THE PROBLEM = In the entries below, the word "none" appears on some lines. Copy each of those lines.

DATA PROVIDED =

******************************

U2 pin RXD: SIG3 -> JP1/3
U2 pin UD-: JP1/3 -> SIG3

******************************

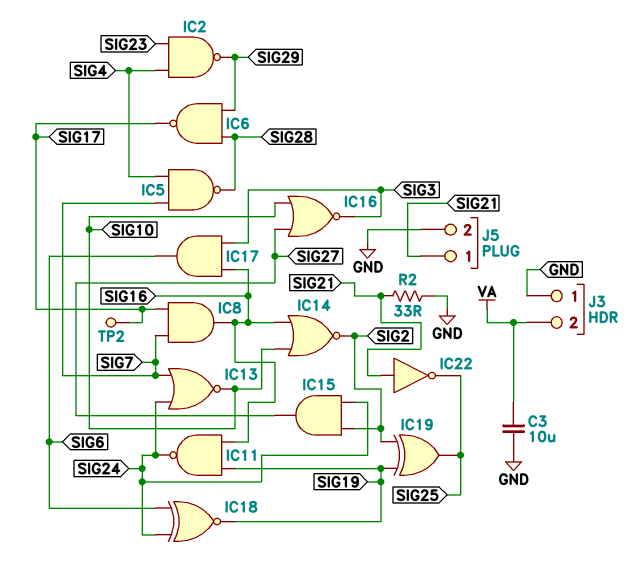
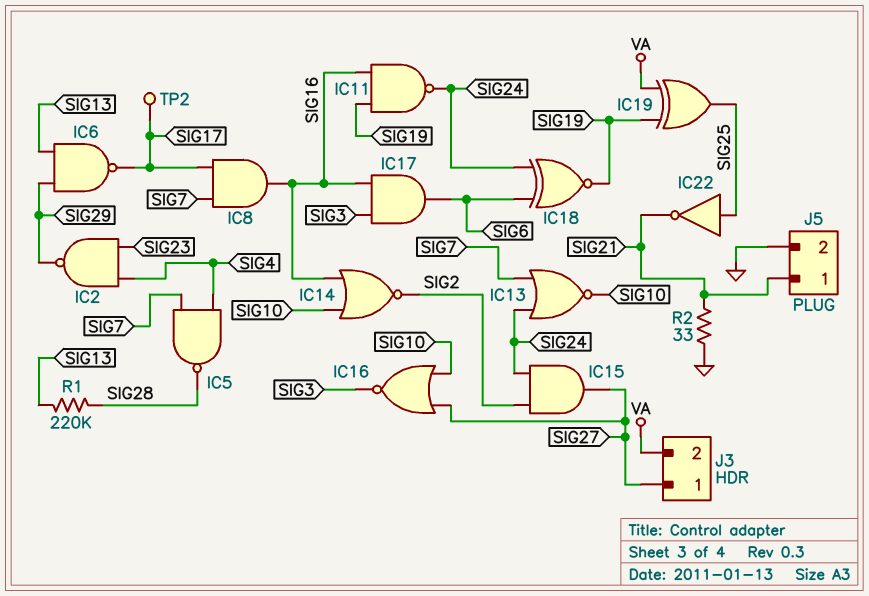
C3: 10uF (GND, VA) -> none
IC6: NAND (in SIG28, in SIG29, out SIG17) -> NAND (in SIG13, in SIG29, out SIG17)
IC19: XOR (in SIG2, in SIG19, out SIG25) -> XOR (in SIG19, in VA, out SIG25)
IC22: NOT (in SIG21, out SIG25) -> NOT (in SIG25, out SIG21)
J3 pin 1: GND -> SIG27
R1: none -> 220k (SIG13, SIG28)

******************************

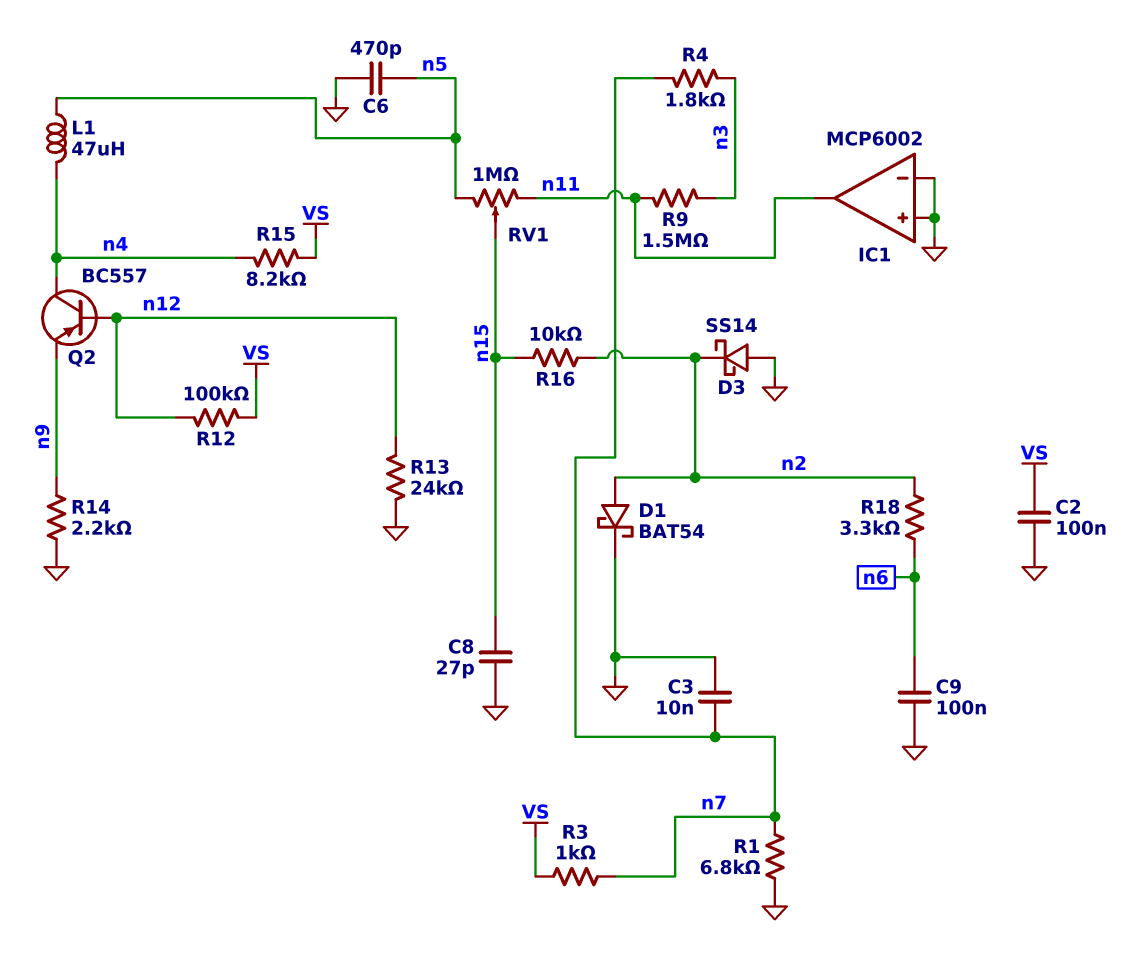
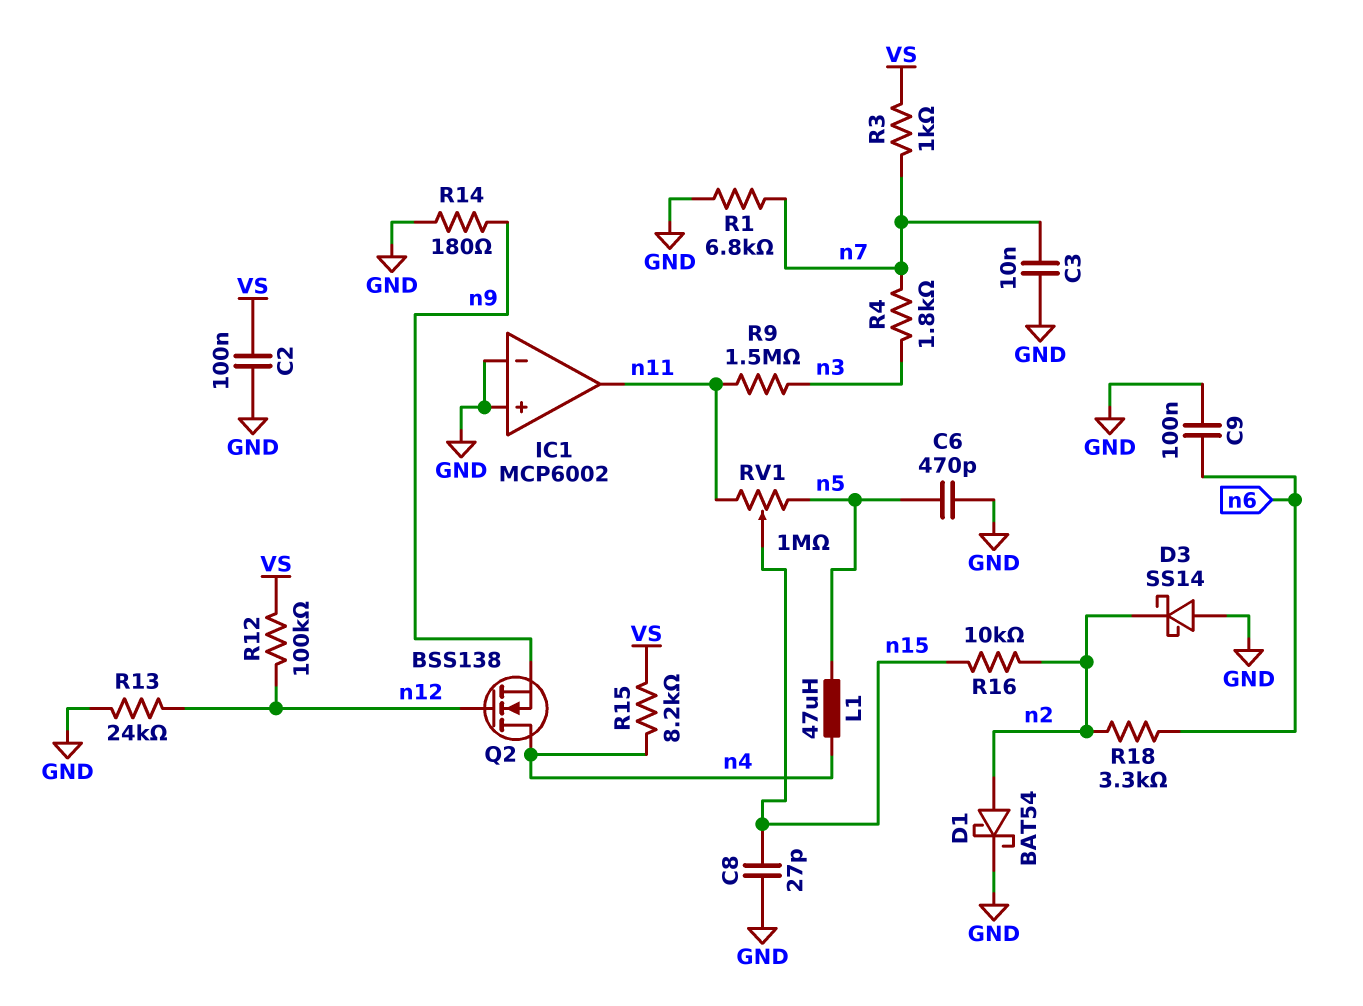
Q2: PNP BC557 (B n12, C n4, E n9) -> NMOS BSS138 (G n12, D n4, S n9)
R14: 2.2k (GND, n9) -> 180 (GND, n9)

******************************

YOUR SOLUTION =
C3: 10uF (GND, VA) -> none
R1: none -> 220k (SIG13, SIG28)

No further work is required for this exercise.